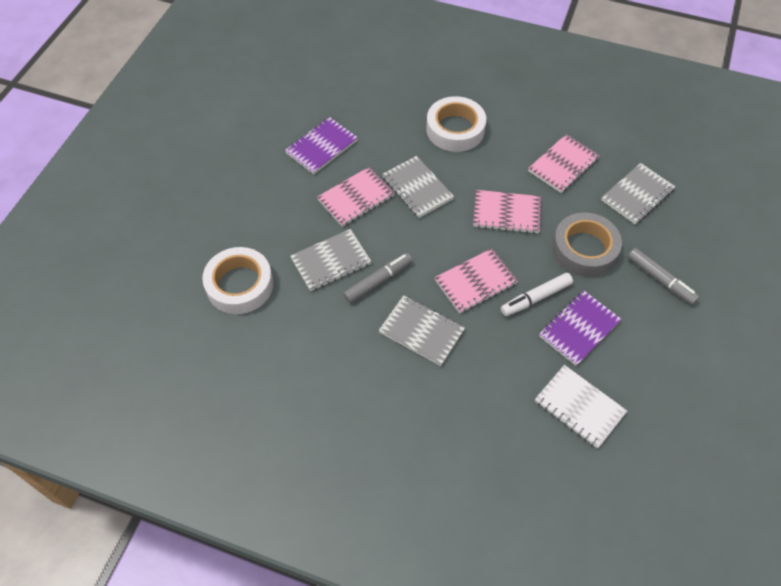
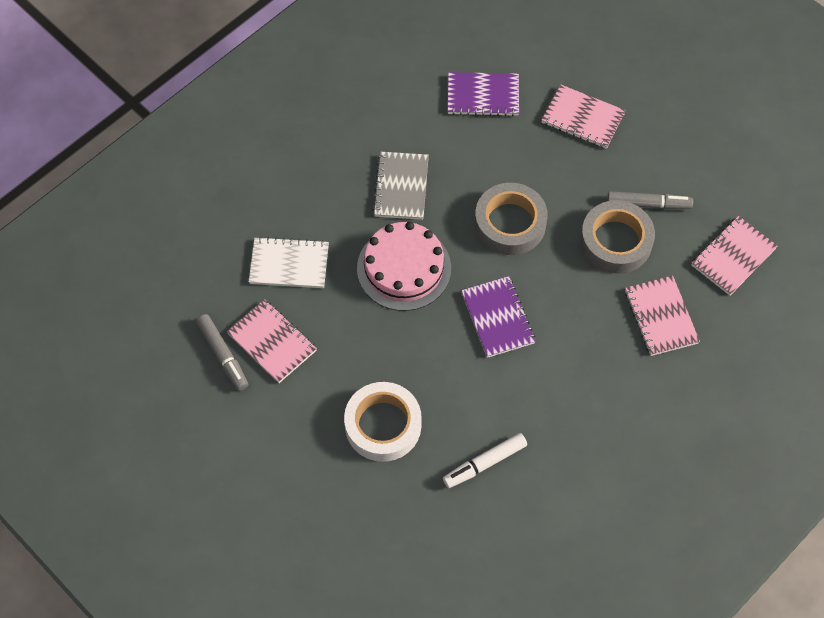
grey notebook: 4 -> 1
grey tape: 1 -> 2
pink cake: 0 -> 1
white tape: 2 -> 1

- Exercise instructions -
Give back the listing exactly, with the pictures removed.

- Exercise result -
grey notebook: 4 -> 1
grey tape: 1 -> 2
pink cake: 0 -> 1
white tape: 2 -> 1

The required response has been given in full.